**Data under study:**
======

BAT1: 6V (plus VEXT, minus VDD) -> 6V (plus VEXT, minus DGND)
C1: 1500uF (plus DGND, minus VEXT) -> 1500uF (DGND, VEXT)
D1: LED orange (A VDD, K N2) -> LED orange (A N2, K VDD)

======

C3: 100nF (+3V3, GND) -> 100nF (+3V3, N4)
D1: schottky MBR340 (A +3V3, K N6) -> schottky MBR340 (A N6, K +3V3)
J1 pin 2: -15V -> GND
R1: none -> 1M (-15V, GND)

======

**The task:** Give back exactly the lines above starting at the line where "BAT1: 6V (plus" appears and ending at the line where "D1: LED orange" appears, both included, with no other lines.

**Exercise answer:**
BAT1: 6V (plus VEXT, minus VDD) -> 6V (plus VEXT, minus DGND)
C1: 1500uF (plus DGND, minus VEXT) -> 1500uF (DGND, VEXT)
D1: LED orange (A VDD, K N2) -> LED orange (A N2, K VDD)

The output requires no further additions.